> [ACTIVITY]: Copy the result of filtering the entries below for lines that include the string "NAND".

> [RECORDS FOR THE EXERCISE]:
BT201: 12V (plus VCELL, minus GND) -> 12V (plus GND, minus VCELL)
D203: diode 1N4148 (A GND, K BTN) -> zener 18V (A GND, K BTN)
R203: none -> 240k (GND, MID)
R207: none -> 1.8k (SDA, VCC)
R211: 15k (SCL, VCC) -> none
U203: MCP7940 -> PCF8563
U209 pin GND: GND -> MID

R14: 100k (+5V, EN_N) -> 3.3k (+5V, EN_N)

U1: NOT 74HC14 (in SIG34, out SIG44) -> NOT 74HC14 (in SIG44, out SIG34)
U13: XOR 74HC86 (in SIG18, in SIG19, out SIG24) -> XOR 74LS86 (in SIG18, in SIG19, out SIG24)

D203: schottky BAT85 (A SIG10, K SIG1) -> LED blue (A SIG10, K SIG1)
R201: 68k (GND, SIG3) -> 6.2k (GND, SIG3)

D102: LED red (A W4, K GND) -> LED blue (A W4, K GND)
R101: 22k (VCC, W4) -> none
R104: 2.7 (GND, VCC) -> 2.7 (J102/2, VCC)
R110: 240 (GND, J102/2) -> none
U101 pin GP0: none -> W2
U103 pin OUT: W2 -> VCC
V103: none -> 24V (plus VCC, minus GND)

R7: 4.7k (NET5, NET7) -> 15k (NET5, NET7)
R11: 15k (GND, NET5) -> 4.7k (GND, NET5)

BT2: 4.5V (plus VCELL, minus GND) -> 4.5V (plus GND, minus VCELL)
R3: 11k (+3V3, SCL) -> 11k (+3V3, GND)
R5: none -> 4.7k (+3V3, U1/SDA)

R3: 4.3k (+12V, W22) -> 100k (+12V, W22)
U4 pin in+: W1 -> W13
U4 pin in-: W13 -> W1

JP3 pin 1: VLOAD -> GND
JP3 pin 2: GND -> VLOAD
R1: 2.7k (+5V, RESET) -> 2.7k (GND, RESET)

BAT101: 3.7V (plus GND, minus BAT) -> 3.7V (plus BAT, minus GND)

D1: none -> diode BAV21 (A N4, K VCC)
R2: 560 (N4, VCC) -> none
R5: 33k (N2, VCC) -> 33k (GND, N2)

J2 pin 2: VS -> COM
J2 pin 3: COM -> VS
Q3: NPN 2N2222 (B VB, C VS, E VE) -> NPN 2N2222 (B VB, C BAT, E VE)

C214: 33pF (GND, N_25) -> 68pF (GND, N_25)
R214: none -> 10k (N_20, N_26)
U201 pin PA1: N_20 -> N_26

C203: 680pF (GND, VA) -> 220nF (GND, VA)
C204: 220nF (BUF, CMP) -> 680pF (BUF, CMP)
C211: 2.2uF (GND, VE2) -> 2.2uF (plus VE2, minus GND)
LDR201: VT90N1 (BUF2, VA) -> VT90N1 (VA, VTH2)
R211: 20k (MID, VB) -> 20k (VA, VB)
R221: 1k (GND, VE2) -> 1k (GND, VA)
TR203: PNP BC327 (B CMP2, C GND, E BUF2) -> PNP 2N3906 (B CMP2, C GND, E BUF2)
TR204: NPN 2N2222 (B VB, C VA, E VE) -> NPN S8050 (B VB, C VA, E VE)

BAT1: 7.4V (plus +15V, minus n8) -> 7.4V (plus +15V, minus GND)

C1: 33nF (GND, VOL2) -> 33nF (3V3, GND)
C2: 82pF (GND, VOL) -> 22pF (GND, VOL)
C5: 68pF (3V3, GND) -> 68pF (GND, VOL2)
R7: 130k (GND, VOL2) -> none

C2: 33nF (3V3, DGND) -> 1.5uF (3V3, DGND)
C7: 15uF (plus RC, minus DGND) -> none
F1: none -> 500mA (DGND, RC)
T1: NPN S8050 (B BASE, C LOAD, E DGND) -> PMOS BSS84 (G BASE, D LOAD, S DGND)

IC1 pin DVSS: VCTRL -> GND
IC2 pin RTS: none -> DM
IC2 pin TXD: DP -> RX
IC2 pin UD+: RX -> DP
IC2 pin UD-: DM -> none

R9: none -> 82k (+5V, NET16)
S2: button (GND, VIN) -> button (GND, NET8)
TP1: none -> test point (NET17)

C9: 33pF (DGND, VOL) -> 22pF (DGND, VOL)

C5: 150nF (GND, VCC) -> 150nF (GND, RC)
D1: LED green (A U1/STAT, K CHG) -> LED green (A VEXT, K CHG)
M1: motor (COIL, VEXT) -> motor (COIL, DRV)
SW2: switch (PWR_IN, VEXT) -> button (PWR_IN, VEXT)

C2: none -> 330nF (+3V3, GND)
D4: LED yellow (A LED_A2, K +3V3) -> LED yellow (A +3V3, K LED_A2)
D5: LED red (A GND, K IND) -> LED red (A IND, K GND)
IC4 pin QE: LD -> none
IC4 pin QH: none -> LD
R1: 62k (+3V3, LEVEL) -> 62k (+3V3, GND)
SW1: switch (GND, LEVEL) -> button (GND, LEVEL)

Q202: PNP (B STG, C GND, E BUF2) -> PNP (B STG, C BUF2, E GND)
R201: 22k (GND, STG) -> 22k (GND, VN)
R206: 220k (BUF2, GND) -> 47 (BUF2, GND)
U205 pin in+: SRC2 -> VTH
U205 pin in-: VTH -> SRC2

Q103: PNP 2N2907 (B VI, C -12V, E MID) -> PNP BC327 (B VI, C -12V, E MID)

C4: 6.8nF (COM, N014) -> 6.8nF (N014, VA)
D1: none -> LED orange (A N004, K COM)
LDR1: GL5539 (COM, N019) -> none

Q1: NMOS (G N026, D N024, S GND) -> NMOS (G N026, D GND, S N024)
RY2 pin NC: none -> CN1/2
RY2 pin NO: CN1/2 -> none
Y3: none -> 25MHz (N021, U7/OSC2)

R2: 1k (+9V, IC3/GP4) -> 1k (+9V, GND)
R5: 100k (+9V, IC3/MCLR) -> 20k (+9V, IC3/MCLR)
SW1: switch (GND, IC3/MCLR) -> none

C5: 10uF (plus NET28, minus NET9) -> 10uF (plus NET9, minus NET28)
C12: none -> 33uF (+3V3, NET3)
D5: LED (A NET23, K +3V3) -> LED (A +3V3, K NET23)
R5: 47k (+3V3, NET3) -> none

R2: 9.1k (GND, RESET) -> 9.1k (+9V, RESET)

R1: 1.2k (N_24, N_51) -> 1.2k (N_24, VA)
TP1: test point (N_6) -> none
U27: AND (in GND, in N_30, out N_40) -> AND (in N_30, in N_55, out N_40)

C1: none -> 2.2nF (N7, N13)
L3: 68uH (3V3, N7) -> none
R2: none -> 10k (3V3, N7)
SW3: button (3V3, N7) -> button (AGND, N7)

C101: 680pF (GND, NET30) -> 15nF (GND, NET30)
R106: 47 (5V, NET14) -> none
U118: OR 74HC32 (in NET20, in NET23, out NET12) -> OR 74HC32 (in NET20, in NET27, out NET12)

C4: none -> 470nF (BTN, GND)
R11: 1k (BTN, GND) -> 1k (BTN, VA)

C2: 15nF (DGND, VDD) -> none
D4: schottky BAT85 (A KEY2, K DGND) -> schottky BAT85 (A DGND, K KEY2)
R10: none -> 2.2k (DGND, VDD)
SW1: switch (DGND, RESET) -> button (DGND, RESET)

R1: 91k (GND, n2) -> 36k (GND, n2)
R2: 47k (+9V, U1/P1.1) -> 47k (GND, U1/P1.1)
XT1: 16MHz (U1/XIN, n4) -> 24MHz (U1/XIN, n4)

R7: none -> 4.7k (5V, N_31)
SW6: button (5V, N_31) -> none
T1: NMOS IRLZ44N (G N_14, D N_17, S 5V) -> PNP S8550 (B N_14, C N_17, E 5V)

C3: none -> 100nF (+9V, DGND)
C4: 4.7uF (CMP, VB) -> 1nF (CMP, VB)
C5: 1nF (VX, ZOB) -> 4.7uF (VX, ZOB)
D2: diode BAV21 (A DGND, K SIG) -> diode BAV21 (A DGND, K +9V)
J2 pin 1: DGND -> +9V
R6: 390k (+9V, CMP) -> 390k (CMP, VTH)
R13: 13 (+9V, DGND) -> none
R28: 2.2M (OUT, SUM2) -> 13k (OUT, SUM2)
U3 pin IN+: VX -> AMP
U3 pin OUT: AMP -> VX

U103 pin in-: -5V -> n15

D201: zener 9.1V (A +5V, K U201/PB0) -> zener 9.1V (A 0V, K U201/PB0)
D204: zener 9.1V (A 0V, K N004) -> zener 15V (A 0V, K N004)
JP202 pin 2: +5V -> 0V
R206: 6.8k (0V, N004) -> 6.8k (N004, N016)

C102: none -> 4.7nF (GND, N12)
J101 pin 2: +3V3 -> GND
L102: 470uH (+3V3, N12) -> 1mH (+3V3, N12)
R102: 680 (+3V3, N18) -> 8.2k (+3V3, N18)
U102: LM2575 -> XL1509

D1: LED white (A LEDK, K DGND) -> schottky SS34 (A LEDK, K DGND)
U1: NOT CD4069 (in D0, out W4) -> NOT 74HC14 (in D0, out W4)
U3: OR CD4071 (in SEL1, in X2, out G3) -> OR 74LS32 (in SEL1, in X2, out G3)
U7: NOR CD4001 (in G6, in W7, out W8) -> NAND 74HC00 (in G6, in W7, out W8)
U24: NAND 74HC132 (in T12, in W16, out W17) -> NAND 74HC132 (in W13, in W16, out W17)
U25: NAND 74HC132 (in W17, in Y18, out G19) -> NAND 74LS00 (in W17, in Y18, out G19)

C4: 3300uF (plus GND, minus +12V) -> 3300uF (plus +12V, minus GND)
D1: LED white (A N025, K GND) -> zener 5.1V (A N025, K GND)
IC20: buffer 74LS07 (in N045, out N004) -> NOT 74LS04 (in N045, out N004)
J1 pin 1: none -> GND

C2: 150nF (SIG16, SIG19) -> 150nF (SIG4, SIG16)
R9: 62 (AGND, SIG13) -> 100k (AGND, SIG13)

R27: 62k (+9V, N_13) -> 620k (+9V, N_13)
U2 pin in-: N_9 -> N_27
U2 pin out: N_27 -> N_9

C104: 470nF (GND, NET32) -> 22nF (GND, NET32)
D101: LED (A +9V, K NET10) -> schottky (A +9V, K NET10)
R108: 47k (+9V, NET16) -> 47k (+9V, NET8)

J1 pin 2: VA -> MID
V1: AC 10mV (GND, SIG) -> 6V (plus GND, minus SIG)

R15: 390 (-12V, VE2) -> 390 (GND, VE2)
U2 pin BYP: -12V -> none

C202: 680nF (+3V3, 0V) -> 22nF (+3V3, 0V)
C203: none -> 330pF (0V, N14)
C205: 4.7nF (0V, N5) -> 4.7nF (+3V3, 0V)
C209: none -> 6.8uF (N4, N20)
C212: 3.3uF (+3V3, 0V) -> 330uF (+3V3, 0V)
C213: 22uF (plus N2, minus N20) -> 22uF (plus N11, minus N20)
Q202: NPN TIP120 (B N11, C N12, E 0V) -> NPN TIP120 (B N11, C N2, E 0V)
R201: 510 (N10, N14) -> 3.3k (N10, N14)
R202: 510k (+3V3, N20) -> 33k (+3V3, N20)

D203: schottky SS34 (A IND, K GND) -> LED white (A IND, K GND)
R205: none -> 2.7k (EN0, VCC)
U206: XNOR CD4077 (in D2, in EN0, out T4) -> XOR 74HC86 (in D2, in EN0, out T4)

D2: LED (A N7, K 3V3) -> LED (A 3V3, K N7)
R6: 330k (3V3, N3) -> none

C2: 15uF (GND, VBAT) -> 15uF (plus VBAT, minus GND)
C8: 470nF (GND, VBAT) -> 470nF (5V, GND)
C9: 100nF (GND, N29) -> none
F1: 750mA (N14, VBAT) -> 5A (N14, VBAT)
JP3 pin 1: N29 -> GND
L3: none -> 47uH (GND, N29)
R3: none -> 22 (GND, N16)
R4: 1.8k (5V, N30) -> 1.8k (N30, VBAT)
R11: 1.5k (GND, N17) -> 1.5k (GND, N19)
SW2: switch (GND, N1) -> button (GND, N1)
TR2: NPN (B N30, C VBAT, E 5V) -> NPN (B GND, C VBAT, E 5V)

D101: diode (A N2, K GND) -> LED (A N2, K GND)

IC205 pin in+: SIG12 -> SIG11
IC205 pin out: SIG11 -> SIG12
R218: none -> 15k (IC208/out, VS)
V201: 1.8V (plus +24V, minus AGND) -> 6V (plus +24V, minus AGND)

> [WRITTEN ANSWER]:
U7: NOR CD4001 (in G6, in W7, out W8) -> NAND 74HC00 (in G6, in W7, out W8)
U24: NAND 74HC132 (in T12, in W16, out W17) -> NAND 74HC132 (in W13, in W16, out W17)
U25: NAND 74HC132 (in W17, in Y18, out G19) -> NAND 74LS00 (in W17, in Y18, out G19)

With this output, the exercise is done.